The output should be limited to the line holding "XT2: 24MHz (XI, XO) -> 4MHz (XI, XO)" and the lines after it through the end of the entries, each restated exactly.

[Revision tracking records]
▬▬▬▬▬▬▬▬▬▬
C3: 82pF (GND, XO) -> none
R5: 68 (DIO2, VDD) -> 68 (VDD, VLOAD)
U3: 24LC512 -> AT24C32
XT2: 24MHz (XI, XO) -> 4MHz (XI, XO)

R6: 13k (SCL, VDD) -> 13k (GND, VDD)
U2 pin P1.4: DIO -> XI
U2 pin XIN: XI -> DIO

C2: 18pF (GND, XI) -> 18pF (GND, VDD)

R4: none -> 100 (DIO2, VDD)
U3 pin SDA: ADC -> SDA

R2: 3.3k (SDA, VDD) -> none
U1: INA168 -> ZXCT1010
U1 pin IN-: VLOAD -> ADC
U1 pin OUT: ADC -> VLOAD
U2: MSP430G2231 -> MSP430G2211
▬▬▬▬▬▬▬▬▬▬
**RESPONSE TO THE TASK:**
XT2: 24MHz (XI, XO) -> 4MHz (XI, XO)

R6: 13k (SCL, VDD) -> 13k (GND, VDD)
U2 pin P1.4: DIO -> XI
U2 pin XIN: XI -> DIO

C2: 18pF (GND, XI) -> 18pF (GND, VDD)

R4: none -> 100 (DIO2, VDD)
U3 pin SDA: ADC -> SDA

R2: 3.3k (SDA, VDD) -> none
U1: INA168 -> ZXCT1010
U1 pin IN-: VLOAD -> ADC
U1 pin OUT: ADC -> VLOAD
U2: MSP430G2231 -> MSP430G2211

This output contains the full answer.